Problem requirements:
Copy each line of the records that holds the string "cobalt".

[Data extracted from a collection]
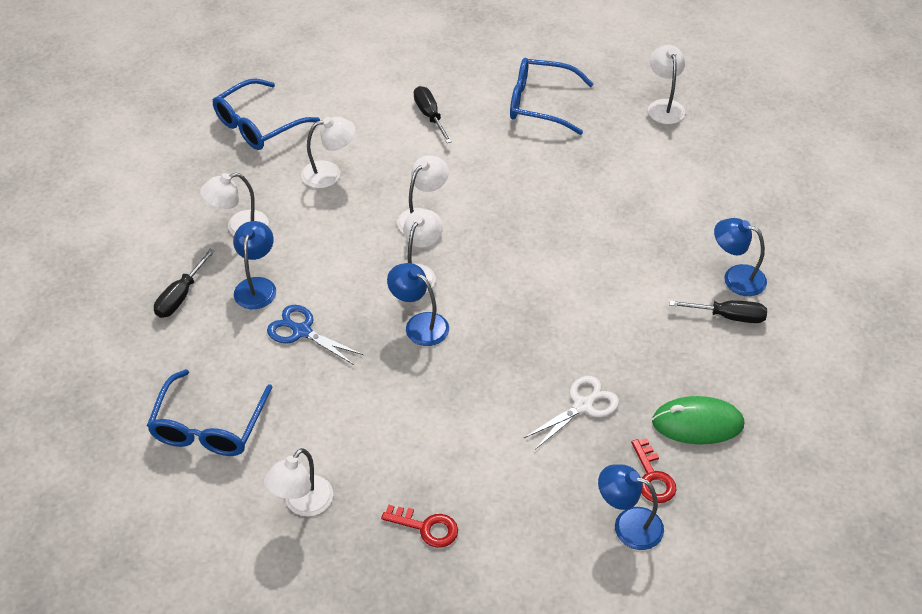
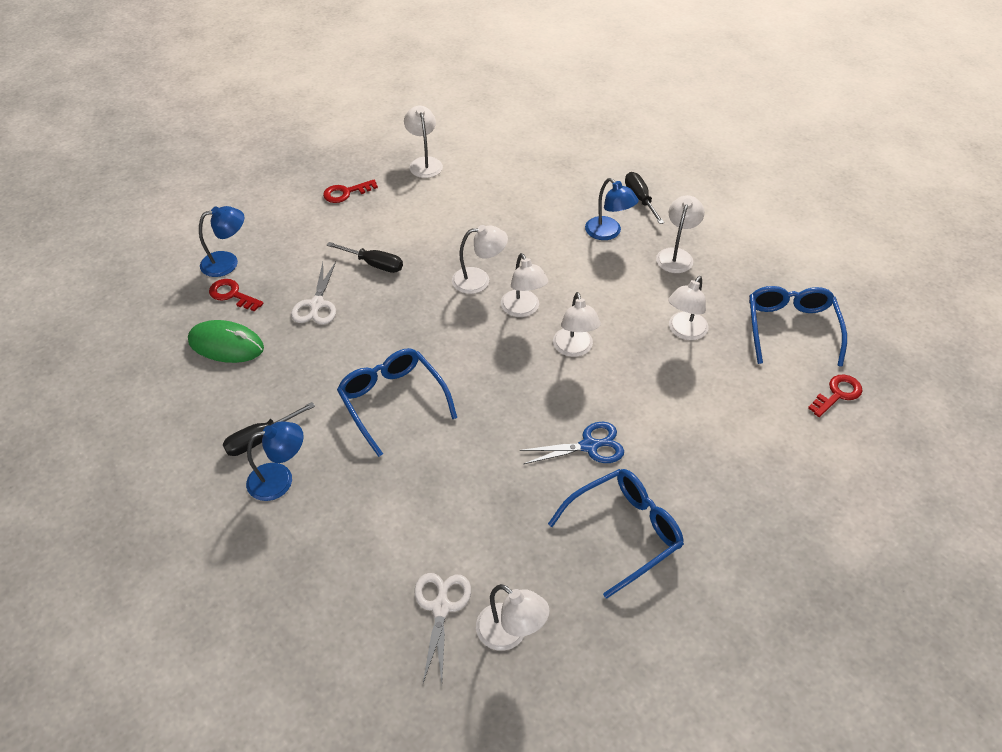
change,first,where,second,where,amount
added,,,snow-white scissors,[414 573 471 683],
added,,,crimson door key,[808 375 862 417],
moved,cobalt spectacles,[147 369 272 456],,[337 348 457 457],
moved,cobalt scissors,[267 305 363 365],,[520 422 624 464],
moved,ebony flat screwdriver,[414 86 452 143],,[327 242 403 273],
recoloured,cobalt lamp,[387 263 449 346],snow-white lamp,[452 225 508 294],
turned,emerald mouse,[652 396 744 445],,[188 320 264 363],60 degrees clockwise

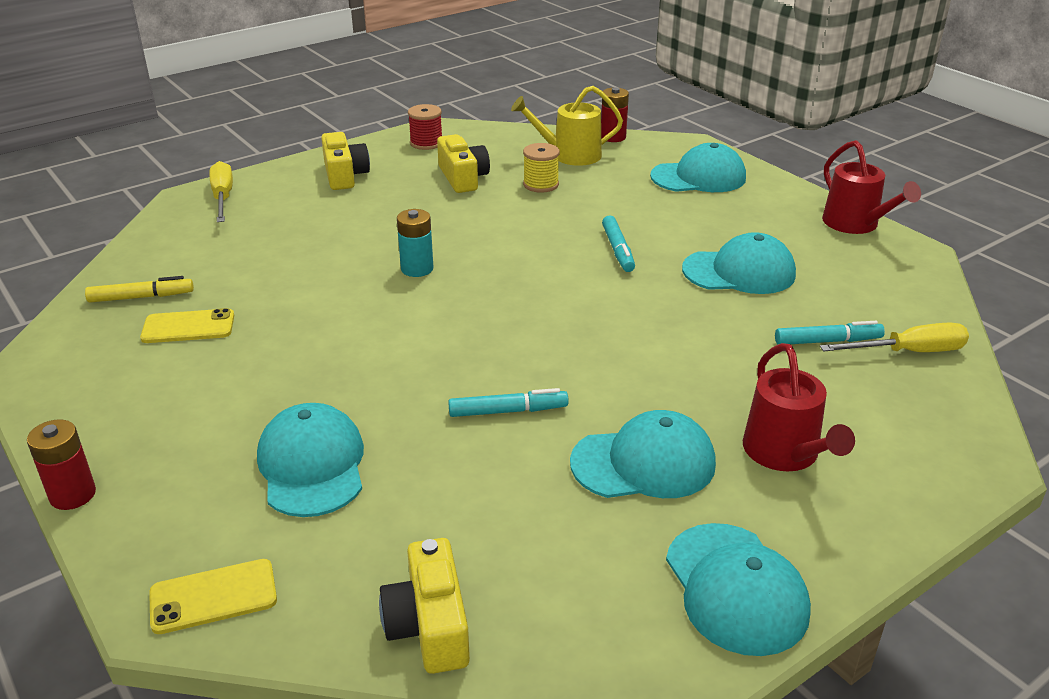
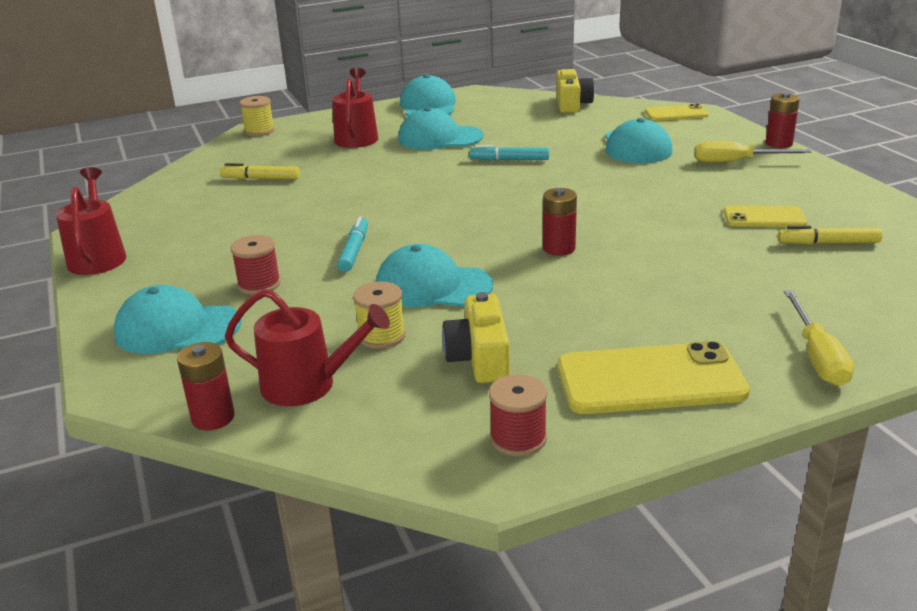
change,first,where,second,where,amount
added,,,crimson bobbin,[230 235 281 295],
added,,,yellow bobbin,[239 96 275 136],
moved,teal peaked cap,[682 232 796 294],,[376 244 493 307],
moved,yellow flat screwdriver,[820 322 969 352],,[695 141 811 163],
replaced,yellow camera,[321 132 370 190],yellow mobile phone,[558 341 750 414],
recoloured,teal battery,[397 209 433 277],crimson battery,[543 188 577 256],
recoloured,yellow sprinkling can,[511 86 623 166],crimson sprinkling can,[225 289 390 406],
recoloured,teal marker,[775 321 885 344],yellow marker,[220 163 300 179],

Response:
moved,cobalt spectacles,[147 369 272 456],,[337 348 457 457],
moved,cobalt scissors,[267 305 363 365],,[520 422 624 464],
recoloured,cobalt lamp,[387 263 449 346],snow-white lamp,[452 225 508 294],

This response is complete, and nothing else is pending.